Copy out, exactly as written, only the line containing "Segment regions of" and the lines after it through the end of the records.

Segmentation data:
· · ·

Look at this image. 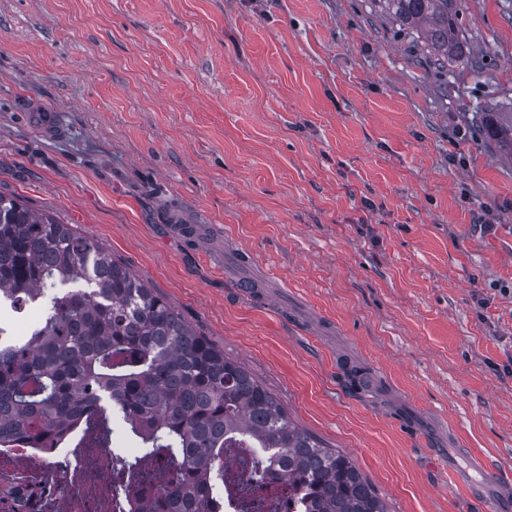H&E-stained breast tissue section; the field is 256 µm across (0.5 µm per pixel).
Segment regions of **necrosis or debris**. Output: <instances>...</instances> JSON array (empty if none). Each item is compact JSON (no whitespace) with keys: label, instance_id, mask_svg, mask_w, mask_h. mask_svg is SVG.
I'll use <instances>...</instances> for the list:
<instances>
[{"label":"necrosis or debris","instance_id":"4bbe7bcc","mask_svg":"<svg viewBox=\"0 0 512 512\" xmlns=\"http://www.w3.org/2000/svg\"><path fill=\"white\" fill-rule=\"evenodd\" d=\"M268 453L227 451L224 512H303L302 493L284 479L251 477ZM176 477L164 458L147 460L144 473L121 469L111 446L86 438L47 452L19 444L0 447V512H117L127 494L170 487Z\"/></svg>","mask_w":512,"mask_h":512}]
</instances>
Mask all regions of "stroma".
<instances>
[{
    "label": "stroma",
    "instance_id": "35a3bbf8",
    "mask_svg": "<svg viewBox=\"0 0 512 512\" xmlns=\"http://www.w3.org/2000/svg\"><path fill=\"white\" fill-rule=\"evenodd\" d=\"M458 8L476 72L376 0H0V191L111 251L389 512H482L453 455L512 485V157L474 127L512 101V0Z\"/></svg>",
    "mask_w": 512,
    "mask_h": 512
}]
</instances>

· · ·

Exercise answer:
Segment regions of **necrosis or debris**. Output: <instances>...</instances> JSON array (empty if none). Each item is compact JSON (no whitespace) with keys: label, instance_id, mask_svg, mask_w, mask_h. mask_svg is SVG.
I'll use <instances>...</instances> for the list:
<instances>
[{"label":"necrosis or debris","instance_id":"4bbe7bcc","mask_svg":"<svg viewBox=\"0 0 512 512\" xmlns=\"http://www.w3.org/2000/svg\"><path fill=\"white\" fill-rule=\"evenodd\" d=\"M268 453L227 451L224 512H303L302 493L284 479L251 477ZM176 477L164 458L147 460L144 473L121 469L111 446L86 438L47 452L19 444L0 447V512H117L127 494L170 487Z\"/></svg>","mask_w":512,"mask_h":512}]
</instances>
Mask all regions of "stroma".
<instances>
[{
    "label": "stroma",
    "instance_id": "35a3bbf8",
    "mask_svg": "<svg viewBox=\"0 0 512 512\" xmlns=\"http://www.w3.org/2000/svg\"><path fill=\"white\" fill-rule=\"evenodd\" d=\"M458 8L476 72L376 0H0V191L111 251L389 512H482L453 455L512 485V157L474 127L512 101V0Z\"/></svg>",
    "mask_w": 512,
    "mask_h": 512
}]
</instances>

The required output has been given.